### WHAT YOU HAVE TO DO
Could you count the lines below that include the word "none" and give only the number?

### PROVIDED ENTRIES
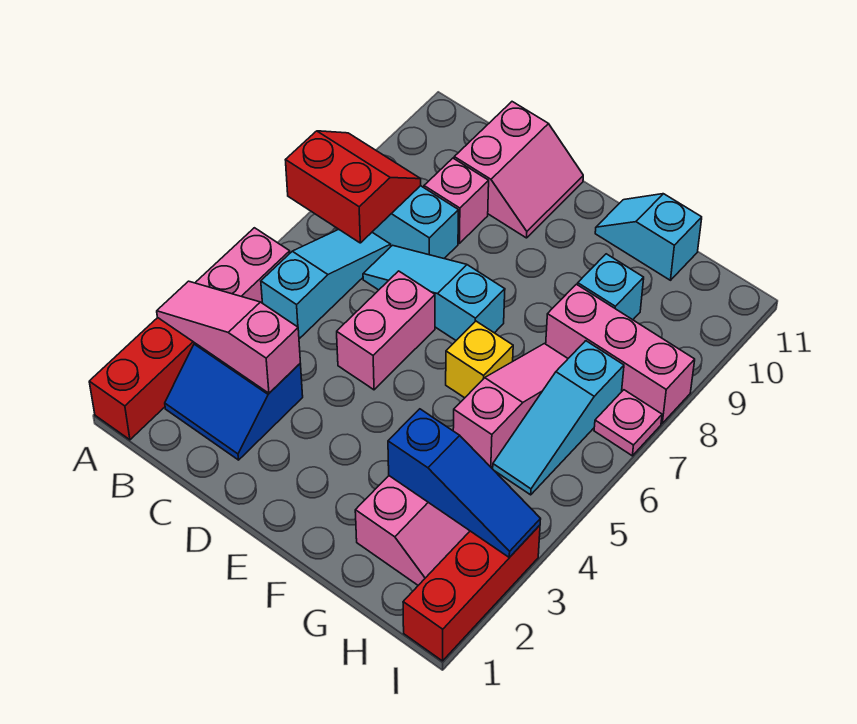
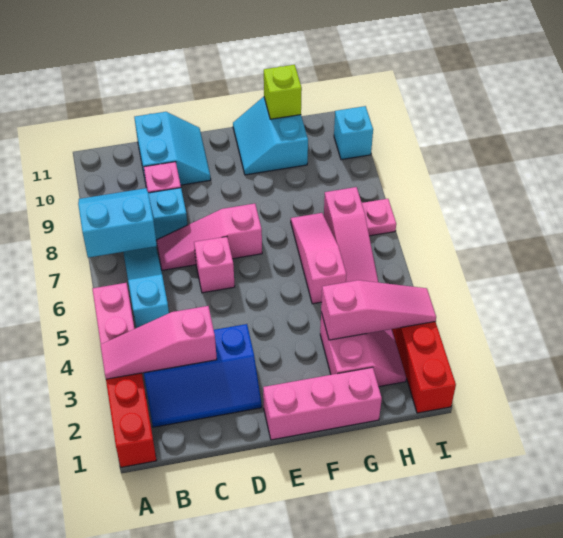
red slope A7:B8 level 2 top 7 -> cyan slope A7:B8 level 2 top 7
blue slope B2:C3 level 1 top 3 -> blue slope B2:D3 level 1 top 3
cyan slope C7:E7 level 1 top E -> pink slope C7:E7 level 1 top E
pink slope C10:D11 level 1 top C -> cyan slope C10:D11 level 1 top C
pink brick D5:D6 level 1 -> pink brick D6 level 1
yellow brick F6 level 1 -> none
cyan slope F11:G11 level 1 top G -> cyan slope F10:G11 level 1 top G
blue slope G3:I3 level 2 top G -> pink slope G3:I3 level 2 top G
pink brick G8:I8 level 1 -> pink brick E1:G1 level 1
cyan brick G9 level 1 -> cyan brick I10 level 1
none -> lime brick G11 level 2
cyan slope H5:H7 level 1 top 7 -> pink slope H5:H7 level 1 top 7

### WRITTEN ANSWER
2